(Recorded data)
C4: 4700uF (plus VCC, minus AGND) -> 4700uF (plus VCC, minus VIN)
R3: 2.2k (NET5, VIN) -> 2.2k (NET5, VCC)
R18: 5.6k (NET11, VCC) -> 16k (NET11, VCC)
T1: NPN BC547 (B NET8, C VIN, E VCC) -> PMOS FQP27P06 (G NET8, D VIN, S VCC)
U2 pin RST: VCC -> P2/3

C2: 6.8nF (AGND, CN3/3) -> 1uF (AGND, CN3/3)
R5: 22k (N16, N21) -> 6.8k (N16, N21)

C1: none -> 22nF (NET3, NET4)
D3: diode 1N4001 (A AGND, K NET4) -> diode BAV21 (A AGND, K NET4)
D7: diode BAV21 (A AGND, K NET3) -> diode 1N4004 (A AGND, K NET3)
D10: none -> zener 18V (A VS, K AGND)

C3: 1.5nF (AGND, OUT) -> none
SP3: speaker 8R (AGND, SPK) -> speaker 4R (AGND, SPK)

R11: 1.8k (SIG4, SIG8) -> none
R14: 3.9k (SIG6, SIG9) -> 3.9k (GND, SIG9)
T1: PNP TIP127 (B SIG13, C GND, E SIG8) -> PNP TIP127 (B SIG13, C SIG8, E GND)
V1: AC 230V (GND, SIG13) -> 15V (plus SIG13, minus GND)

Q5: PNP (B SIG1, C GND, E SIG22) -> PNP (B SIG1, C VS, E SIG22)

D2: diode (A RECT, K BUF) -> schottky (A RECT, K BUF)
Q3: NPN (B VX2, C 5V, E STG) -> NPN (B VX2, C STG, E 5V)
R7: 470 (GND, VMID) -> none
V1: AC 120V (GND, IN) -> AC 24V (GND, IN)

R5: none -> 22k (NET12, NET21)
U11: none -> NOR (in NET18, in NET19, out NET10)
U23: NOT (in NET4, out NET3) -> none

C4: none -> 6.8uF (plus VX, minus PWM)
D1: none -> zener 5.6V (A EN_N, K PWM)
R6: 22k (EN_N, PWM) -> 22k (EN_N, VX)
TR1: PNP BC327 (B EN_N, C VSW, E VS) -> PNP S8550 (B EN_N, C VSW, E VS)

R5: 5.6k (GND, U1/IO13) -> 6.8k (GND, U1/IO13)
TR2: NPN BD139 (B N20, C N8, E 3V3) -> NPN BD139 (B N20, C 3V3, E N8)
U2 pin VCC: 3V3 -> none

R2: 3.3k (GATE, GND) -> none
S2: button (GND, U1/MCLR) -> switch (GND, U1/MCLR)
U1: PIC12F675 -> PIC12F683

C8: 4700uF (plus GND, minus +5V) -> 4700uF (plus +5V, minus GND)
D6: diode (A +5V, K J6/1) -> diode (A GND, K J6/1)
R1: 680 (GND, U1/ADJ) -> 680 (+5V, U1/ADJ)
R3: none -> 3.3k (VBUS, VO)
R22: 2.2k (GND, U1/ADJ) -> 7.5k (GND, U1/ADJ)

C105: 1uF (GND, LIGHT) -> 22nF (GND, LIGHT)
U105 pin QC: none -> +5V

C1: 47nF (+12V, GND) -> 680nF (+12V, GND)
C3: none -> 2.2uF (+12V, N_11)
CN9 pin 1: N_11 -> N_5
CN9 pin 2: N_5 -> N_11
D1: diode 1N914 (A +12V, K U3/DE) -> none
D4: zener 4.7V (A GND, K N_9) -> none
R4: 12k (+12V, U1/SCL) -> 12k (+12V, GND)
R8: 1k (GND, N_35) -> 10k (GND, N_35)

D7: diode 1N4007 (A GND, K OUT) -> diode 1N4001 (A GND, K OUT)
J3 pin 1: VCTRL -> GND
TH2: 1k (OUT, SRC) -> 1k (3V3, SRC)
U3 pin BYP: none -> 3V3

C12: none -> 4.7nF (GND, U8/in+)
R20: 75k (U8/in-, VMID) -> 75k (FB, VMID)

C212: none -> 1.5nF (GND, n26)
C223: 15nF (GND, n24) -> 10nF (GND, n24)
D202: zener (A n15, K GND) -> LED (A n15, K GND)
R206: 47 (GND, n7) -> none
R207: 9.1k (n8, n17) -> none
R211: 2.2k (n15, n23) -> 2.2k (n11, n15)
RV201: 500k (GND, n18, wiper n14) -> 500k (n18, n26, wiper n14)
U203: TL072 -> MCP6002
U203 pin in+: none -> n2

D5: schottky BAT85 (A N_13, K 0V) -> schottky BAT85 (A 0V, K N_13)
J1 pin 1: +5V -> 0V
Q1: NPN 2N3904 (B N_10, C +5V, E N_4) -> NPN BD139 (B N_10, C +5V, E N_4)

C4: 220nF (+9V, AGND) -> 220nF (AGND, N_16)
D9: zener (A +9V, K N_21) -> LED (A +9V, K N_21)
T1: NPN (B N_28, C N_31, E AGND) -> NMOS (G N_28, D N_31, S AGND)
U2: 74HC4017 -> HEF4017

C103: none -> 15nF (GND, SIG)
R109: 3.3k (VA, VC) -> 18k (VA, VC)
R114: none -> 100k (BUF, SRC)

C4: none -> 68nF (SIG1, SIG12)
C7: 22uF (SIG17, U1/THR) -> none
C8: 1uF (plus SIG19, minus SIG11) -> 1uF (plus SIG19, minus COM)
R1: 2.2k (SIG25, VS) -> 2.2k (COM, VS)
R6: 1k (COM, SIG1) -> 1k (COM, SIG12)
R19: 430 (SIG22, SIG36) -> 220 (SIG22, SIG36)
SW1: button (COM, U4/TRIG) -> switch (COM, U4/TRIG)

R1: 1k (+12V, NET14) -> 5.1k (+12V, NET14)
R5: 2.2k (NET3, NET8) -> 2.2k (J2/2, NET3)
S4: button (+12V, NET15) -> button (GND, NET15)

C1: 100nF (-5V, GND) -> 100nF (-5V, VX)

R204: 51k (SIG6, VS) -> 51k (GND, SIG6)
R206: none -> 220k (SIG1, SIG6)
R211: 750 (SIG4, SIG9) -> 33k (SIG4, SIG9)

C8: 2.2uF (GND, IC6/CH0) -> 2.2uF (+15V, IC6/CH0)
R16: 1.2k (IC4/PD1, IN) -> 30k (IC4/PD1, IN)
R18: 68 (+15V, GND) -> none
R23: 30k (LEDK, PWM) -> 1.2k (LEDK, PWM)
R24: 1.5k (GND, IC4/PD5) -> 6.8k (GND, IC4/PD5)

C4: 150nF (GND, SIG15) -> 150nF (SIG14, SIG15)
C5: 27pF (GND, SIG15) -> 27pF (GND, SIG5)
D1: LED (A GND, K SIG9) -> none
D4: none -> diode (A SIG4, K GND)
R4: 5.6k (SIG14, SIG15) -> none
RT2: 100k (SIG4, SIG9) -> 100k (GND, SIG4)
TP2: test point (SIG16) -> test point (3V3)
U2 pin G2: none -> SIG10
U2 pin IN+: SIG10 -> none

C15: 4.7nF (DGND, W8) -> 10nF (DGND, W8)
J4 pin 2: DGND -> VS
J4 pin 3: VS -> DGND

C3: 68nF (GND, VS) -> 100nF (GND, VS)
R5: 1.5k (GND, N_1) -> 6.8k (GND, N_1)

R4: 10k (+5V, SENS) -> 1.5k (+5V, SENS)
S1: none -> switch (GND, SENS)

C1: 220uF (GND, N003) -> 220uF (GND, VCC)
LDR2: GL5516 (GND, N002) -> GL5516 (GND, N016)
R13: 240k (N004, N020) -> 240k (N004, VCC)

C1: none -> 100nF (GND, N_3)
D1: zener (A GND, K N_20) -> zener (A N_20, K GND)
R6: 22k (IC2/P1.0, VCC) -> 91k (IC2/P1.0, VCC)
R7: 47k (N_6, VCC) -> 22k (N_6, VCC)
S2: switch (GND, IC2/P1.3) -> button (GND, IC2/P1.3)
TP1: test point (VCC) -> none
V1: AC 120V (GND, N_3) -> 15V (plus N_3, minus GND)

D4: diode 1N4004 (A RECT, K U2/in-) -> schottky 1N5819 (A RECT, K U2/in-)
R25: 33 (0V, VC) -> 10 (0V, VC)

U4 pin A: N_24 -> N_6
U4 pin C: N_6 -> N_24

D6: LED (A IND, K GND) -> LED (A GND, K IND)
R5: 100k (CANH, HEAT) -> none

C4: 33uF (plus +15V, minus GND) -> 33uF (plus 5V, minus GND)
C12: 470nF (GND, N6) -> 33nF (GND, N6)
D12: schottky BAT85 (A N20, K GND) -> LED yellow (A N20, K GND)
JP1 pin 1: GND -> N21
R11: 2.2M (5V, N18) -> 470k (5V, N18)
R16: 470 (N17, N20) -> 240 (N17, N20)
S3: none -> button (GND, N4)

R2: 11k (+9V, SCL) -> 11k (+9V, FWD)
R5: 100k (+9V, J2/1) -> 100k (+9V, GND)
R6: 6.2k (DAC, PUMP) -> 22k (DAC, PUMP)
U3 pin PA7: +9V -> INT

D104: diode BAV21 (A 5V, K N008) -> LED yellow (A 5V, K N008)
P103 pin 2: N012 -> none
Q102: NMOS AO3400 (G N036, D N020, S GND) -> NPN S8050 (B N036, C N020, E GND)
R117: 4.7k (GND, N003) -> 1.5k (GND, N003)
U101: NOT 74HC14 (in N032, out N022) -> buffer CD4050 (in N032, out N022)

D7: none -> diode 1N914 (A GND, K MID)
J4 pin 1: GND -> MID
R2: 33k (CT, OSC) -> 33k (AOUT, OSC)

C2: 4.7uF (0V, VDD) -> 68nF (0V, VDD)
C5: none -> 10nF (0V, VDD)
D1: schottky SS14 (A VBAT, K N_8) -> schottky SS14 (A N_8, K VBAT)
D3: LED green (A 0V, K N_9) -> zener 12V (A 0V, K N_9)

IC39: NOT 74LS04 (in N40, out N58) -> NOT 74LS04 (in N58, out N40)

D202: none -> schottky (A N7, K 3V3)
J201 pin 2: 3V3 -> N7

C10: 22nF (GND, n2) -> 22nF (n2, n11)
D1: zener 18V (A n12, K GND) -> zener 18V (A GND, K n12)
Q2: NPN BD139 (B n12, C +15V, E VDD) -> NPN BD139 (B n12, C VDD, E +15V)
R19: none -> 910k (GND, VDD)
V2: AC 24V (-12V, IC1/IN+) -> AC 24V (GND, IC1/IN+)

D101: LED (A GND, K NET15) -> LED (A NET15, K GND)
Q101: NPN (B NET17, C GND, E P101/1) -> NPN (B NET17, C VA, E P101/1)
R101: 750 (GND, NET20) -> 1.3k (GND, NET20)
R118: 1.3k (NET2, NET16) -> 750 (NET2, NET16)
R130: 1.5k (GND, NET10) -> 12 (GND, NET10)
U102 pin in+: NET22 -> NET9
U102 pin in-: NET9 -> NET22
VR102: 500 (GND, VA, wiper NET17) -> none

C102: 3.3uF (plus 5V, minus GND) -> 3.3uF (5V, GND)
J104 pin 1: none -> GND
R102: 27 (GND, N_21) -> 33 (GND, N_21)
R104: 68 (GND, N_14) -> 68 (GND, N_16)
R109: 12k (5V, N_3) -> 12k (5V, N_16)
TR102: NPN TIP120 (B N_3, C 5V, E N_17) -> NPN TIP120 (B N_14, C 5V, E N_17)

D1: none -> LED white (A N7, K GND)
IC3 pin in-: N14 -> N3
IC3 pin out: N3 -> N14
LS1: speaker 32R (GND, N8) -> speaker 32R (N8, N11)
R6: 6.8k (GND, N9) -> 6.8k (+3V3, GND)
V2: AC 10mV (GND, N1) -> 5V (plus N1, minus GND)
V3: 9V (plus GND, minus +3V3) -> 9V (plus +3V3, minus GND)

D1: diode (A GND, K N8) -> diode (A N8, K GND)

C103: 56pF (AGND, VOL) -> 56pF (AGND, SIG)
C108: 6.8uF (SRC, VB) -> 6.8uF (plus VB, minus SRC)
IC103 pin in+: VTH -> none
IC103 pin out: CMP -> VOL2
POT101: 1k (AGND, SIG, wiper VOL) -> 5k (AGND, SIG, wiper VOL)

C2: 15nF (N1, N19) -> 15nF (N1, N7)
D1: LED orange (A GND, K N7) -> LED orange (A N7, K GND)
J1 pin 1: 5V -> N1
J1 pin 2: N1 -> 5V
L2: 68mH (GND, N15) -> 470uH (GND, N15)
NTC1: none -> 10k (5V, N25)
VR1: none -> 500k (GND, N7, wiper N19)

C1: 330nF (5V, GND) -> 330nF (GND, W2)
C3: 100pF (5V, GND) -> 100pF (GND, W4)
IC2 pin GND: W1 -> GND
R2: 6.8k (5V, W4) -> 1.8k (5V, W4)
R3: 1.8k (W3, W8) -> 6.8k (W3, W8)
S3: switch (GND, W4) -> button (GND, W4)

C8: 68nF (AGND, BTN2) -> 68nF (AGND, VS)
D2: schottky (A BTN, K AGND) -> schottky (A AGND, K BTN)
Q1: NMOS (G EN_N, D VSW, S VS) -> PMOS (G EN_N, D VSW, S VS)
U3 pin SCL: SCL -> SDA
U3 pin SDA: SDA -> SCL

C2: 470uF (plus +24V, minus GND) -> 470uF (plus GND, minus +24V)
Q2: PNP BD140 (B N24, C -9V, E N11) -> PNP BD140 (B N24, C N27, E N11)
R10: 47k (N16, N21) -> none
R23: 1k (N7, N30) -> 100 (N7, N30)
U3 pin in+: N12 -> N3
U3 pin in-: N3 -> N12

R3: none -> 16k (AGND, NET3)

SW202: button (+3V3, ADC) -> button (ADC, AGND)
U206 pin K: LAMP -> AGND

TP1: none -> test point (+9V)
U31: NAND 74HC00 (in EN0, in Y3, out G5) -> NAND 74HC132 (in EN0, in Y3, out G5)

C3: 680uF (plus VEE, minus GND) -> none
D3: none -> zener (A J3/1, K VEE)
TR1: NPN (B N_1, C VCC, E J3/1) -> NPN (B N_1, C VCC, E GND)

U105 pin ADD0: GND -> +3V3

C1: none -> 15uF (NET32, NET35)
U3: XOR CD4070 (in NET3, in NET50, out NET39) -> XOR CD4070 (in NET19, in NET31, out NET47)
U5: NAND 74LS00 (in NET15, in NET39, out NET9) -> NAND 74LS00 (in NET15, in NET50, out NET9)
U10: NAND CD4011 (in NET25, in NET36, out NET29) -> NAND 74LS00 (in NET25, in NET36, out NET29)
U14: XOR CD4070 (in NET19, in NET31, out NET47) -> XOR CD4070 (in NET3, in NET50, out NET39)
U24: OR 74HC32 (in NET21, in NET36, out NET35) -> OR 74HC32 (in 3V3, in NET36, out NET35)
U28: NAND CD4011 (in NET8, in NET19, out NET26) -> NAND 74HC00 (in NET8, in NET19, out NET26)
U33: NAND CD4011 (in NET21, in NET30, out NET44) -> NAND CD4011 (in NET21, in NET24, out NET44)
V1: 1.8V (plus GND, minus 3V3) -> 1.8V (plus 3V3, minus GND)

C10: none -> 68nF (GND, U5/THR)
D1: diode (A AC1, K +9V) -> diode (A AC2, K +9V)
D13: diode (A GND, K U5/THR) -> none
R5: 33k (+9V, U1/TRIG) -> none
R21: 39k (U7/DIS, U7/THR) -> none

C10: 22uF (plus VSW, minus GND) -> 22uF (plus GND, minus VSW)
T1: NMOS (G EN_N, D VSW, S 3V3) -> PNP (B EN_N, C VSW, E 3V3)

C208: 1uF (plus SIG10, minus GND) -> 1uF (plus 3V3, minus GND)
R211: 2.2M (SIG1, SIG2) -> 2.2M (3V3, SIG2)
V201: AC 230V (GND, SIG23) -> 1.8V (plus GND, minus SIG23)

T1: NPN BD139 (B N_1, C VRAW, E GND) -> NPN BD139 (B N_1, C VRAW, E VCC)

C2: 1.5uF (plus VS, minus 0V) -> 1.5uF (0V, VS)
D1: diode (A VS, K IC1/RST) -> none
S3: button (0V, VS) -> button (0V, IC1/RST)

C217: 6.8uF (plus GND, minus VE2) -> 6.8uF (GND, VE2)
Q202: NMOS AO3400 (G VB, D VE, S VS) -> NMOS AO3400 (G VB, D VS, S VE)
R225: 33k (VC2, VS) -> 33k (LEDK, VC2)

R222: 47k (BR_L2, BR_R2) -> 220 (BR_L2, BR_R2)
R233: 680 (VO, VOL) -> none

◆ TASK DIRECTIONS ◆
Repeat the entries above verbatim, but only from the line that has "J4 pin 2: DGND -> VS" down to the line that has "V1: AC 120V (GND, N_3)", inclusive.

◆ RESULT BELOW ◆
J4 pin 2: DGND -> VS
J4 pin 3: VS -> DGND

C3: 68nF (GND, VS) -> 100nF (GND, VS)
R5: 1.5k (GND, N_1) -> 6.8k (GND, N_1)

R4: 10k (+5V, SENS) -> 1.5k (+5V, SENS)
S1: none -> switch (GND, SENS)

C1: 220uF (GND, N003) -> 220uF (GND, VCC)
LDR2: GL5516 (GND, N002) -> GL5516 (GND, N016)
R13: 240k (N004, N020) -> 240k (N004, VCC)

C1: none -> 100nF (GND, N_3)
D1: zener (A GND, K N_20) -> zener (A N_20, K GND)
R6: 22k (IC2/P1.0, VCC) -> 91k (IC2/P1.0, VCC)
R7: 47k (N_6, VCC) -> 22k (N_6, VCC)
S2: switch (GND, IC2/P1.3) -> button (GND, IC2/P1.3)
TP1: test point (VCC) -> none
V1: AC 120V (GND, N_3) -> 15V (plus N_3, minus GND)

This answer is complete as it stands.